→ Exercise description:
No pictures, nothing altered: return the data below.

→ Source material:
****************
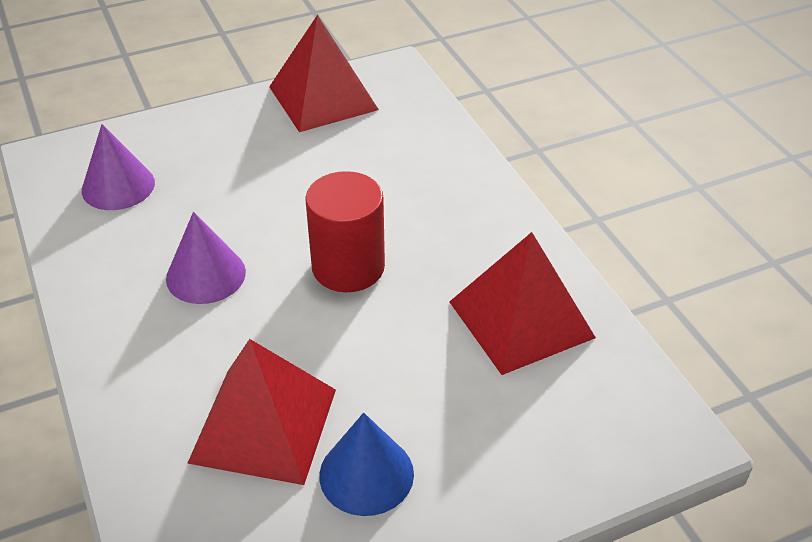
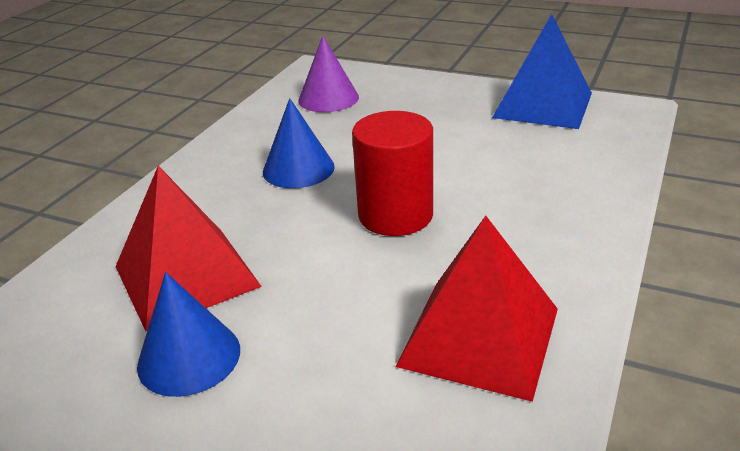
camera: 50 degrees right, 10 degrees down
(206, 275) = (298, 169): purple cone -> blue cone
(323, 98) = (542, 105): red pyramid -> blue pyramid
****************
→ Task output:
camera: 50 degrees right, 10 degrees down
(206, 275) = (298, 169): purple cone -> blue cone
(323, 98) = (542, 105): red pyramid -> blue pyramid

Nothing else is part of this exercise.